• WHAT IS NEEDED:
Copy out every line in the records below that contains the string "Find". Case counts, so a line only matches if the capital and small letters are the same.

• Source data:
◇ ◇ ◇ ◇ ◇ ◇ ◇
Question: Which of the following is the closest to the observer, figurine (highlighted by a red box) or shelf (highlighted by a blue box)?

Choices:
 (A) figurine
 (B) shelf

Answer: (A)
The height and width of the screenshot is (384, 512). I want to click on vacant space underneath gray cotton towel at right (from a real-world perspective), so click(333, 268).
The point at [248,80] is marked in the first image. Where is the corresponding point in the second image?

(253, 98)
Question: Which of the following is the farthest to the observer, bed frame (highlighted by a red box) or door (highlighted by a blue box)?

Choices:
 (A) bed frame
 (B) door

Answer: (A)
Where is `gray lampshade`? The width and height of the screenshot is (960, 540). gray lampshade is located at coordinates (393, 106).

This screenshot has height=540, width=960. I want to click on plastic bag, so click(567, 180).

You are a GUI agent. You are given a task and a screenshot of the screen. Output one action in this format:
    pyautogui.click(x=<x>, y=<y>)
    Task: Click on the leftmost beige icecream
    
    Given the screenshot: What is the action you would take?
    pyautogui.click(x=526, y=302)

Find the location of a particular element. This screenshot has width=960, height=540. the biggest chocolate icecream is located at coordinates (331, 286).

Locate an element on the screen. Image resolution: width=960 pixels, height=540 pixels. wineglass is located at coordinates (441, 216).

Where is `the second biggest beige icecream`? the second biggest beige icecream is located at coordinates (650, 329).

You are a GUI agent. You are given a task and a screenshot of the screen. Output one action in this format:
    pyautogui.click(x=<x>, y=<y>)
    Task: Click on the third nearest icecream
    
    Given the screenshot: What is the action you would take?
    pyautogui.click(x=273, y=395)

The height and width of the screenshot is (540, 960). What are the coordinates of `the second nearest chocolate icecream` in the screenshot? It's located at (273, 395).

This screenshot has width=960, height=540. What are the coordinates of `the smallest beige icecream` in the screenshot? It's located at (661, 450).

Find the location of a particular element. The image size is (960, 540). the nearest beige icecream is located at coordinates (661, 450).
◇ ◇ ◇ ◇ ◇ ◇ ◇
• THE REPLY:
Find the location of a particular element. This screenshot has width=960, height=540. the biggest chocolate icecream is located at coordinates (331, 286).
Find the location of a particular element. The image size is (960, 540). the nearest beige icecream is located at coordinates (661, 450).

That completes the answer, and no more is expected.